• [Task]:
Your answer must be the records below, given again exactly, with no pictures in it.

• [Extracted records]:

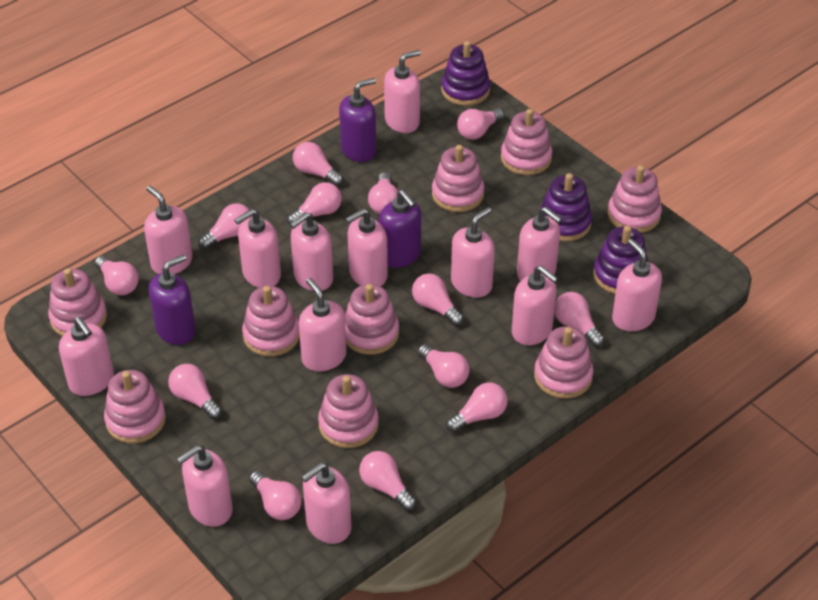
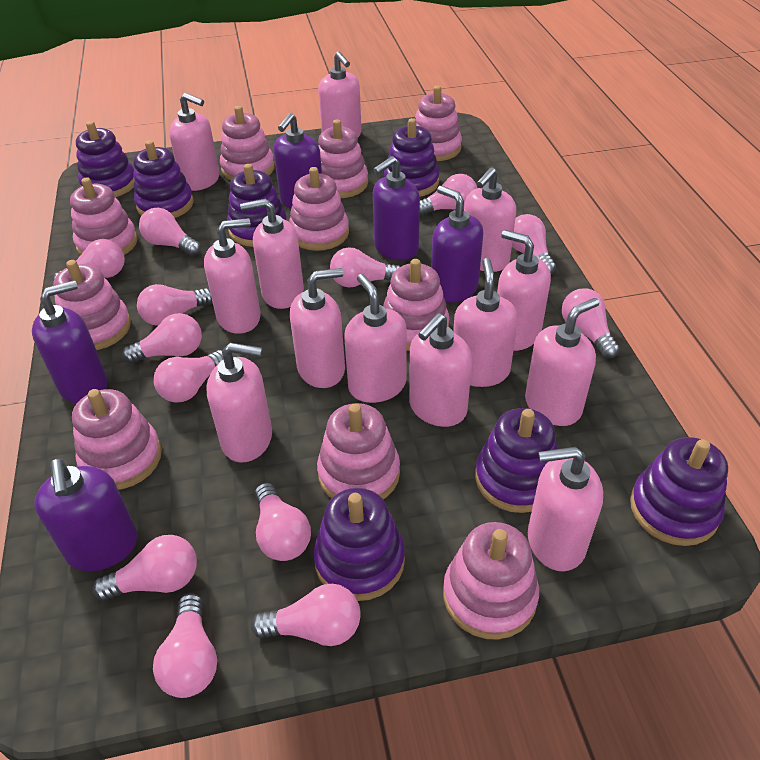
pink stacking toy: 9 -> 10
purple soap dispenser: 3 -> 5
purple stacking toy: 3 -> 7

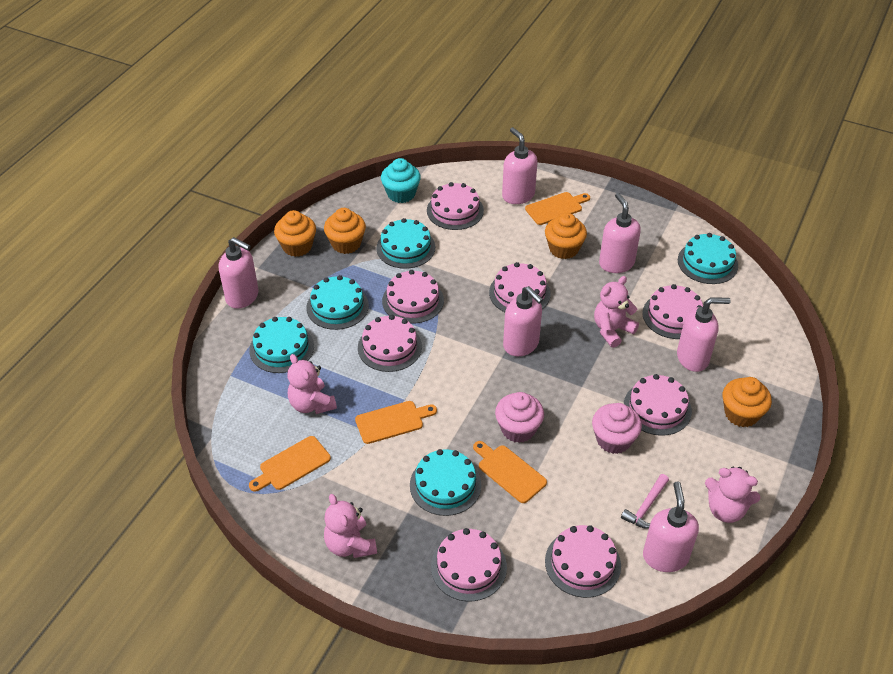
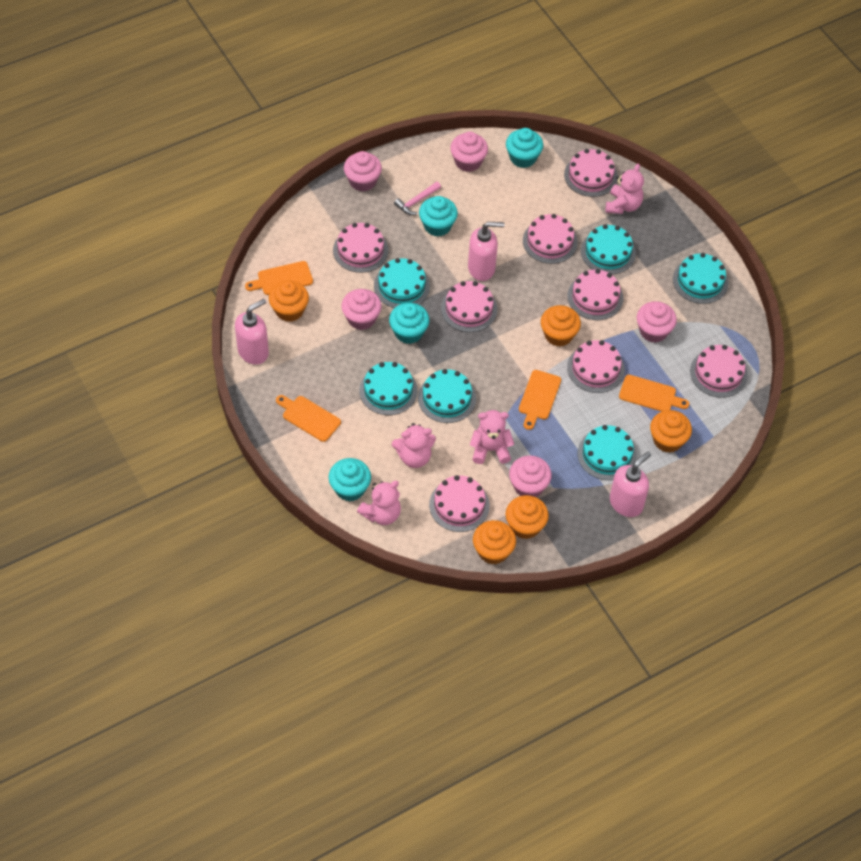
orange cupcake: 4 -> 5
pink cupcake: 2 -> 5
pink soap dispenser: 6 -> 3
turquoise cake: 5 -> 6
turquoise cupcake: 1 -> 4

• [Response to this exercise]:
pink stacking toy: 9 -> 10
purple soap dispenser: 3 -> 5
purple stacking toy: 3 -> 7

orange cupcake: 4 -> 5
pink cupcake: 2 -> 5
pink soap dispenser: 6 -> 3
turquoise cake: 5 -> 6
turquoise cupcake: 1 -> 4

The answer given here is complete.